■ **Aim of the task**
Write out again, exactly as they stand, the line that includes "grey candle [1014,268,1052,336] -> none" and all remaining lines of the entries.
Material provided Block Start
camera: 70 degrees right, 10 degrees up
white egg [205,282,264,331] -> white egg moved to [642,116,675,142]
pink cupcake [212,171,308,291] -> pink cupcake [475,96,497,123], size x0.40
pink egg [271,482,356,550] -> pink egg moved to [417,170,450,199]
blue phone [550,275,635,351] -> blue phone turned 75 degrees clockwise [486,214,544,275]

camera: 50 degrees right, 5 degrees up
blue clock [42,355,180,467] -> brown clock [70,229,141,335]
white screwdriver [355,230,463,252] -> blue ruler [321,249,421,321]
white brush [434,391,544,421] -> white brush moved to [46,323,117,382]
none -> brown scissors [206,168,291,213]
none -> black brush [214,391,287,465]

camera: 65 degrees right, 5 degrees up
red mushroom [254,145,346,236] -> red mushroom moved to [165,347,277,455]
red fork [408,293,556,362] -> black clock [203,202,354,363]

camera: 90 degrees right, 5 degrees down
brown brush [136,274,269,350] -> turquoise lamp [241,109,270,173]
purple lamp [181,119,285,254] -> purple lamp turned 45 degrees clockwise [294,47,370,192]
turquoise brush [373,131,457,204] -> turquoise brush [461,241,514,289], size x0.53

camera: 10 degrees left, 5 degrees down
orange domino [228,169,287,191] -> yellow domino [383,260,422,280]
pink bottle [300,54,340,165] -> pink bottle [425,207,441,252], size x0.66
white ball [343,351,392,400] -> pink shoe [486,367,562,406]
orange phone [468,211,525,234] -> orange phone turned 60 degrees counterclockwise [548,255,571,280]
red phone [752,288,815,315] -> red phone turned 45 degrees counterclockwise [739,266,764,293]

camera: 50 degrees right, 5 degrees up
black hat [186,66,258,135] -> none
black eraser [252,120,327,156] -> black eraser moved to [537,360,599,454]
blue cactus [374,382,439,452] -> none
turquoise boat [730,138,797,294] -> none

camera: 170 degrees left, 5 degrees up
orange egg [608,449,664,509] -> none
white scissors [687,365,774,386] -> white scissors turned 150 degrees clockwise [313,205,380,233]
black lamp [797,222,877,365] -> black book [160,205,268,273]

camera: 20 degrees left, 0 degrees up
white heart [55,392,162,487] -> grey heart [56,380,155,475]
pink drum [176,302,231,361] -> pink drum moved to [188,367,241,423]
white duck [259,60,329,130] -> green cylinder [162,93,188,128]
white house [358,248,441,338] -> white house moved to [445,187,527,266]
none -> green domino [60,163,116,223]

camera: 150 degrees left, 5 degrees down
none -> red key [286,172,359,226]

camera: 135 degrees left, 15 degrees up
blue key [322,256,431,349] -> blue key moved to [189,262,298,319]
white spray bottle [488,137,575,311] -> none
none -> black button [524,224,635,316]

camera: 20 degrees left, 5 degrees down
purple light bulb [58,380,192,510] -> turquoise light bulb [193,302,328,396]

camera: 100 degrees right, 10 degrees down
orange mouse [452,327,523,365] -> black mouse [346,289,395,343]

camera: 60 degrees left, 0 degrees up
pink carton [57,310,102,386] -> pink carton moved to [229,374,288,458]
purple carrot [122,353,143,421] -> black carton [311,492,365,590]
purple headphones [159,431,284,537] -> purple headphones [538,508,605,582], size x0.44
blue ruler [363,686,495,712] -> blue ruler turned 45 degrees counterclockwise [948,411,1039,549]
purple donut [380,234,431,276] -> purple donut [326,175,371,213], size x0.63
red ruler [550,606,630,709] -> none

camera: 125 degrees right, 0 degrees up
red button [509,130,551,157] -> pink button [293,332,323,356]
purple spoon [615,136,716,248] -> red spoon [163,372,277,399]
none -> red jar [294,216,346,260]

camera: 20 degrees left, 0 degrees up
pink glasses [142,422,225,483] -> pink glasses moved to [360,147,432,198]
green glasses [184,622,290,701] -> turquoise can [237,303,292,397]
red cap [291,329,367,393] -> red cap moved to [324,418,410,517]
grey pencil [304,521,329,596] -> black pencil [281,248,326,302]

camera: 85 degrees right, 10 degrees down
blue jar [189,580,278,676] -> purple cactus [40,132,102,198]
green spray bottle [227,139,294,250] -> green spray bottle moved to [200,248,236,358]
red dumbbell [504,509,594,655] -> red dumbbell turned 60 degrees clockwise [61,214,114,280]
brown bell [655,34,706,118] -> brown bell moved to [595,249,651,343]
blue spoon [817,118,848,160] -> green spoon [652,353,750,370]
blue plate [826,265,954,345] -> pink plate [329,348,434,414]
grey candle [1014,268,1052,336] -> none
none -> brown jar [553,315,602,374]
Material provided Block End
■ **Answer**
grey candle [1014,268,1052,336] -> none
none -> brown jar [553,315,602,374]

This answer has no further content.